**YOUR INSTRUCTIONS**
Keyword search on "SCALE": report each line of the records that contains it.

**INFORMATION SUPPLIED**
..............................

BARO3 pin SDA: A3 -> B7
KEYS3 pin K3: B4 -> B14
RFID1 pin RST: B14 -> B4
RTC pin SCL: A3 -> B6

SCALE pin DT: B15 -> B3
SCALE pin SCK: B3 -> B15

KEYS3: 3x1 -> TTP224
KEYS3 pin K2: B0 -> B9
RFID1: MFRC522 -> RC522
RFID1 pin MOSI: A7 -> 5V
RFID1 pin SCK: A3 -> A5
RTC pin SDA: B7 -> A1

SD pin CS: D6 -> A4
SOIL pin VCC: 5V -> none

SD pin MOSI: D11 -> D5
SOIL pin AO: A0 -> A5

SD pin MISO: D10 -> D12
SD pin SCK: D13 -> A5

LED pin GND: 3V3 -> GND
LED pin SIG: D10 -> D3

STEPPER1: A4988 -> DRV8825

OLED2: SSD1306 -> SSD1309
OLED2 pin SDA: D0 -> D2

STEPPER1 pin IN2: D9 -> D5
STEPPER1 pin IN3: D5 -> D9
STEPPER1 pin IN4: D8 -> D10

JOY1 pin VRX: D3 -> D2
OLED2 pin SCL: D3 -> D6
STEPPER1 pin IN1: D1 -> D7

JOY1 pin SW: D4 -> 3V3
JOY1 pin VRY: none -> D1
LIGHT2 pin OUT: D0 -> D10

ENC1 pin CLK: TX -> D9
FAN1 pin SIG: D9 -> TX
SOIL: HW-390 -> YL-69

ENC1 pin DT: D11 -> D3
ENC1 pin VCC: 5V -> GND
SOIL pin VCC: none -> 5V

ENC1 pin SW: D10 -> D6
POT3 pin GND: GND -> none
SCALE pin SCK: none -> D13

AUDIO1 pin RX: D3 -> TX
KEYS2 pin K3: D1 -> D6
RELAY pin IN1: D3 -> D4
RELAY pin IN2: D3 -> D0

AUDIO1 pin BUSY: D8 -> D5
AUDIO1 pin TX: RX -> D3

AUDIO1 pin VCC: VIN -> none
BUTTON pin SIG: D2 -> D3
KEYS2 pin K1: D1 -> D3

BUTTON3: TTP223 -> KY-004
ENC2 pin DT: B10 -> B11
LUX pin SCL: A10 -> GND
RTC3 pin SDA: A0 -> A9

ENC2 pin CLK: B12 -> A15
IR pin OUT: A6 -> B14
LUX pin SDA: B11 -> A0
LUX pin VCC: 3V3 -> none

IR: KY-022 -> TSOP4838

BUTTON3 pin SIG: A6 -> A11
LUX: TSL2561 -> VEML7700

..............................

**RESULT FOR THIS TASK**
SCALE pin DT: B15 -> B3
SCALE pin SCK: B3 -> B15
SCALE pin SCK: none -> D13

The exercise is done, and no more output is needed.